#### Information supplied:

________________________________________

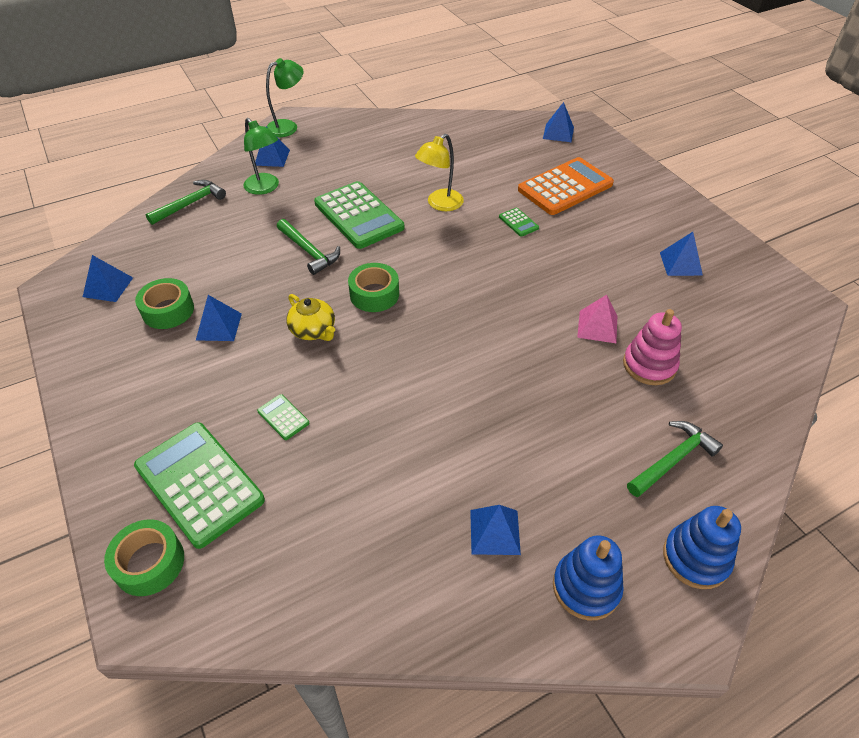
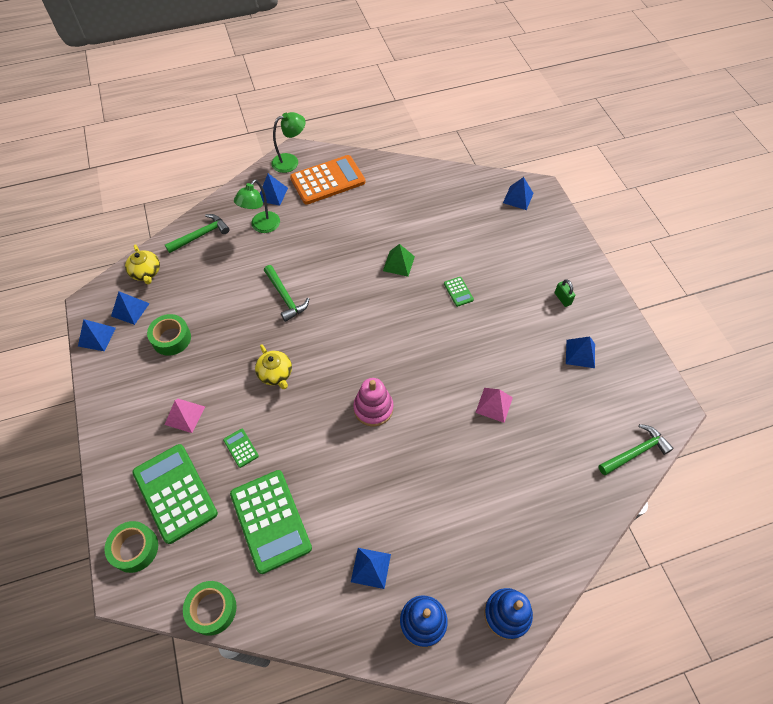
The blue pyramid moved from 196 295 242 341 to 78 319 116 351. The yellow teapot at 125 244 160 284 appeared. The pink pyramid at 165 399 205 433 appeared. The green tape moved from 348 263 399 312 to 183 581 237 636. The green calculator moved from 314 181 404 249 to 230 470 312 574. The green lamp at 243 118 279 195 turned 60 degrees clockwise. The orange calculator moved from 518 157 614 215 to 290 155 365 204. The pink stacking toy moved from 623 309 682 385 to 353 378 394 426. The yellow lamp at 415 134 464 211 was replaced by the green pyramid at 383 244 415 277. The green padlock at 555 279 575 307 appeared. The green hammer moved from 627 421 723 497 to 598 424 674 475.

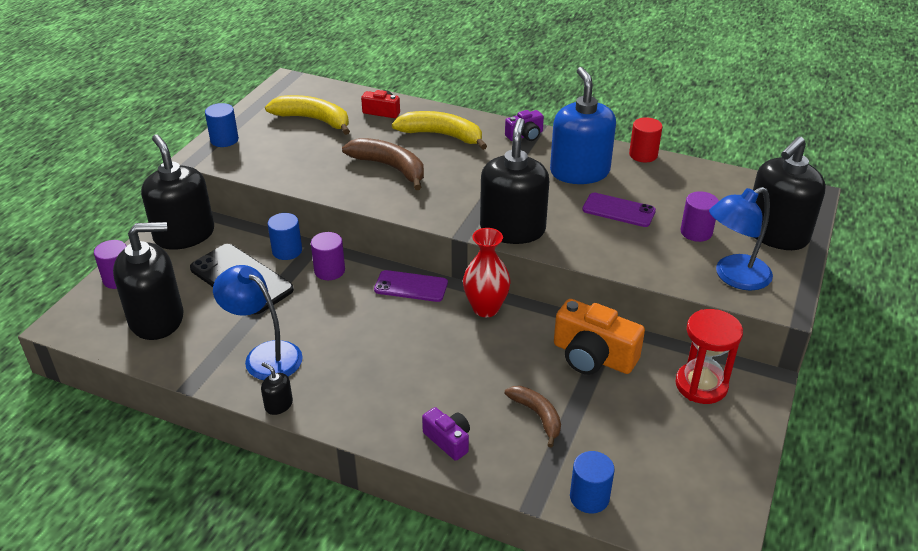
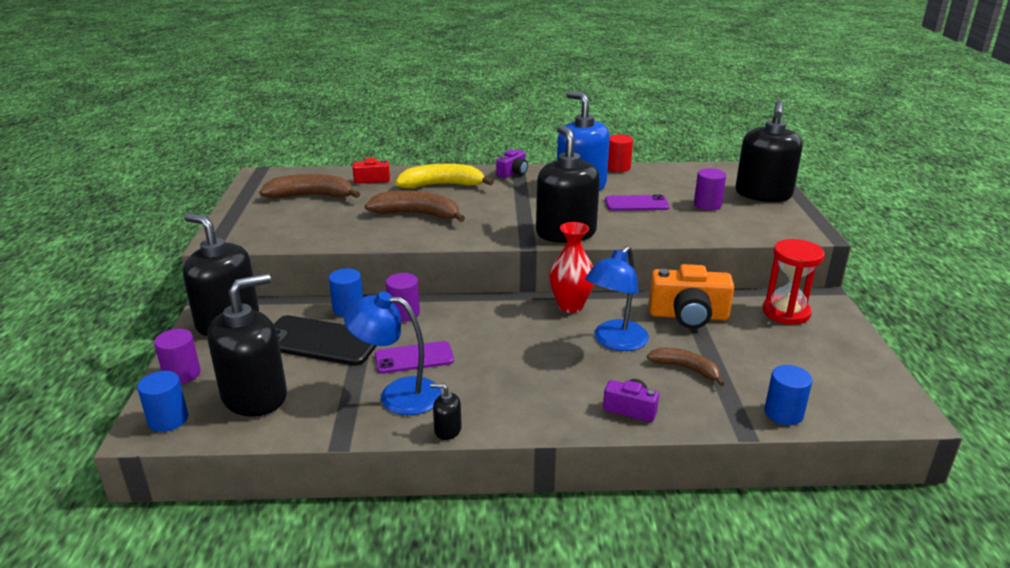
The blue cylinder moved from 205 103 239 147 to 137 371 188 432. The yellow banana at 265 95 350 135 became the brown banana at 259 174 360 198. The purple phone moved from 374 270 448 302 to 375 341 454 374. The blue lamp moved from 709 187 773 291 to 585 246 649 351.

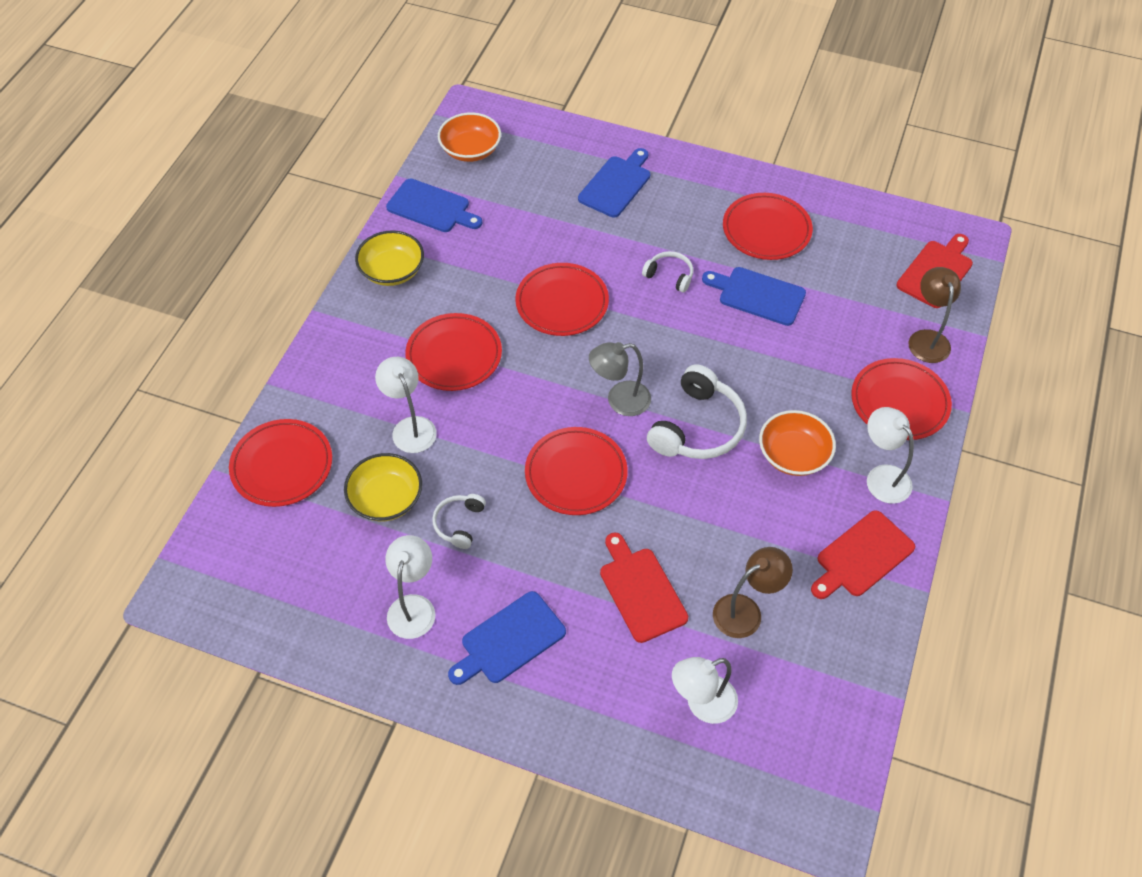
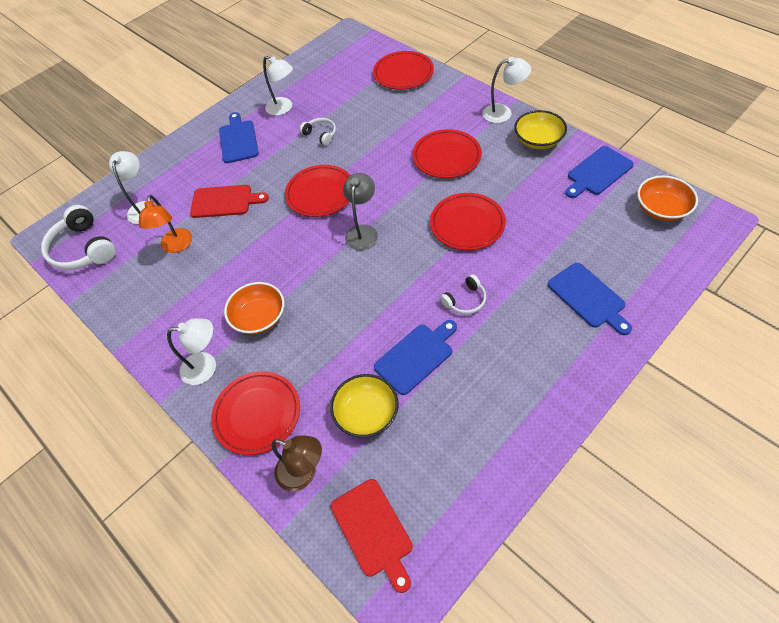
The white headphones moved from 647 364 747 459 to 41 205 116 270. The brown lamp at 713 547 793 638 became the orange lamp at 139 195 192 253. The yellow bowl moved from 344 453 422 521 to 330 374 398 438. The white lamp moved from 375 357 437 453 to 482 57 531 123. The red plate at 723 193 813 260 disappeared. The red cutting board at 811 510 915 599 disappeared.

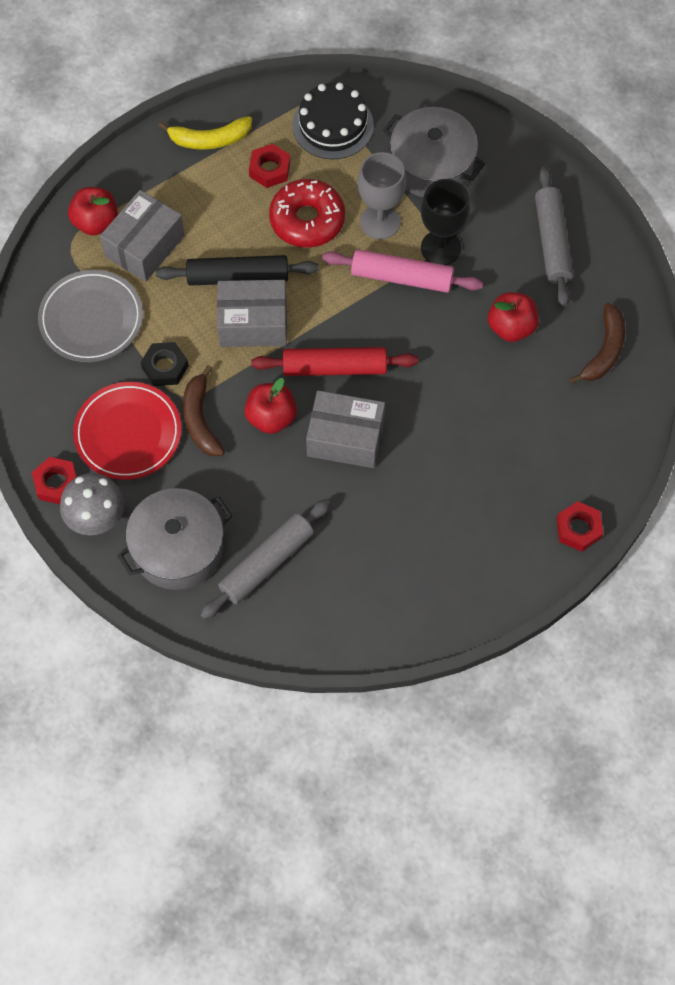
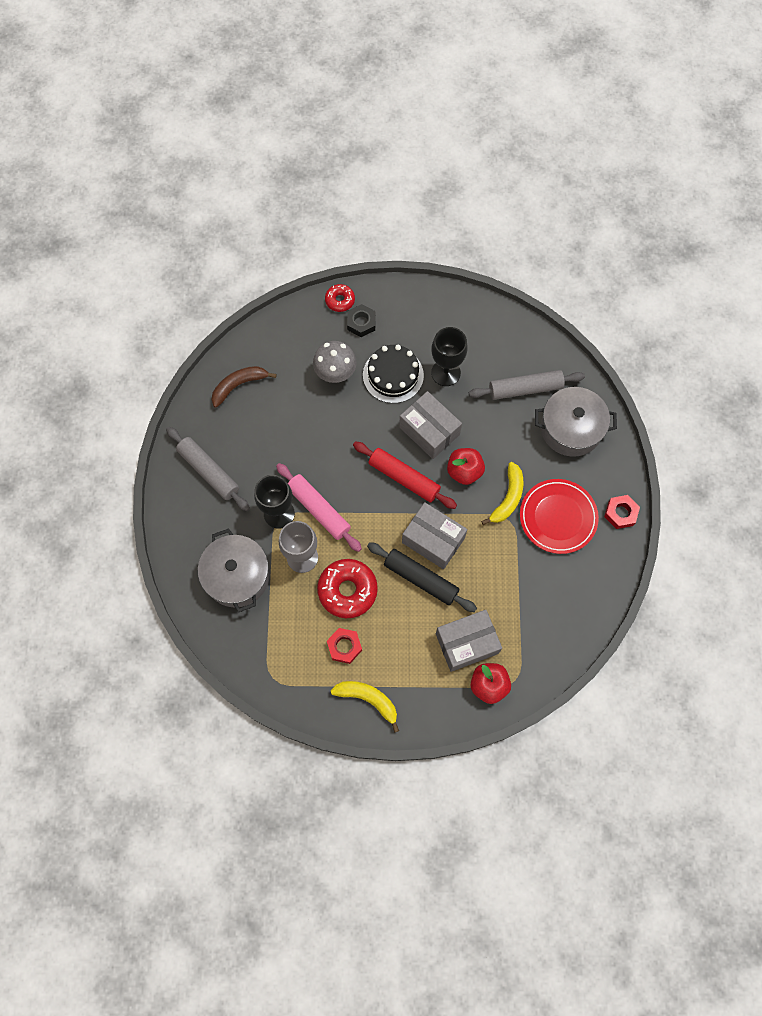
The grey rolling pin at 535 166 573 307 turned 75 degrees counterclockwise. The grey mushroom moved from 60 473 125 535 to 313 341 357 383. The red nut at 556 501 603 552 was replaced by the red donut at 325 284 355 312. The black nut moved from 141 342 189 386 to 347 304 376 337. The black cake moved from 292 83 374 159 to 363 345 424 403. The black goblet at 431 327 467 386 appeared. The brown banana at 183 365 225 456 became the yellow banana at 481 462 524 525. The grey plate at 38 270 143 362 disappeared. The red apple at 488 292 539 342 disappeared.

________________________________________

#### Problem details:
Every line with the string "blue" in the material should be returned.

#### Response for this exercise:
The blue pyramid moved from 196 295 242 341 to 78 319 116 351. The yellow teapot at 125 244 160 284 appeared. The pink pyramid at 165 399 205 433 appeared. The green tape moved from 348 263 399 312 to 183 581 237 636. The green calculator moved from 314 181 404 249 to 230 470 312 574. The green lamp at 243 118 279 195 turned 60 degrees clockwise. The orange calculator moved from 518 157 614 215 to 290 155 365 204. The pink stacking toy moved from 623 309 682 385 to 353 378 394 426. The yellow lamp at 415 134 464 211 was replaced by the green pyramid at 383 244 415 277. The green padlock at 555 279 575 307 appeared. The green hammer moved from 627 421 723 497 to 598 424 674 475.
The blue cylinder moved from 205 103 239 147 to 137 371 188 432. The yellow banana at 265 95 350 135 became the brown banana at 259 174 360 198. The purple phone moved from 374 270 448 302 to 375 341 454 374. The blue lamp moved from 709 187 773 291 to 585 246 649 351.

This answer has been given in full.